** Work request **
Determine how many lines in the records below include the word "none" and output that number alone.

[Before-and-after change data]
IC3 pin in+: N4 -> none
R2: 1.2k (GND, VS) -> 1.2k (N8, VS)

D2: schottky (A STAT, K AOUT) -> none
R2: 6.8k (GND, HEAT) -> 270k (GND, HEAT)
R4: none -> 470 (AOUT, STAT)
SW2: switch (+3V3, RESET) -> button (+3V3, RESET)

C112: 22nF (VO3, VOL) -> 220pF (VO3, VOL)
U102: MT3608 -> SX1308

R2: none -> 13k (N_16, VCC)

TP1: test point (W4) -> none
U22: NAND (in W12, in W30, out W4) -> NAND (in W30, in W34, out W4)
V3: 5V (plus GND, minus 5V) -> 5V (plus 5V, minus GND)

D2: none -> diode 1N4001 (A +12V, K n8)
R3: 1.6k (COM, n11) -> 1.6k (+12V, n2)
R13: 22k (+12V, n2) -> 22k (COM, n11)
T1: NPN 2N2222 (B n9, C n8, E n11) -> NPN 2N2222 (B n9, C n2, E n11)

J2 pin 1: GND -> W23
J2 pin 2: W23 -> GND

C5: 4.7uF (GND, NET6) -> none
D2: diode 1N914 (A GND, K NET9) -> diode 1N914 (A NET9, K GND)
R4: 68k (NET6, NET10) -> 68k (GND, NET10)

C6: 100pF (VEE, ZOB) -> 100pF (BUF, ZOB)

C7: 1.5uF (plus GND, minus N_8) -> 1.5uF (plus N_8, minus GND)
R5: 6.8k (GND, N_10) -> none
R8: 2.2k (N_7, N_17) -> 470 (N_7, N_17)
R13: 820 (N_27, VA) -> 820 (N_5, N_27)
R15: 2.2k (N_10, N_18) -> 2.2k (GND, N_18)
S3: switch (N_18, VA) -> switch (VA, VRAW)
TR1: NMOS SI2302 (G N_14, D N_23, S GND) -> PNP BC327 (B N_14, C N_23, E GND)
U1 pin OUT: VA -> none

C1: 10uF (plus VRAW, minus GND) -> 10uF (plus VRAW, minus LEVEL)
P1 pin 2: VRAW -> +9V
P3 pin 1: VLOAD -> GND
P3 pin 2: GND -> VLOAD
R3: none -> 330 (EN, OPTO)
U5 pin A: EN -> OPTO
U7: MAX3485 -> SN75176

** Output of the exercise **
10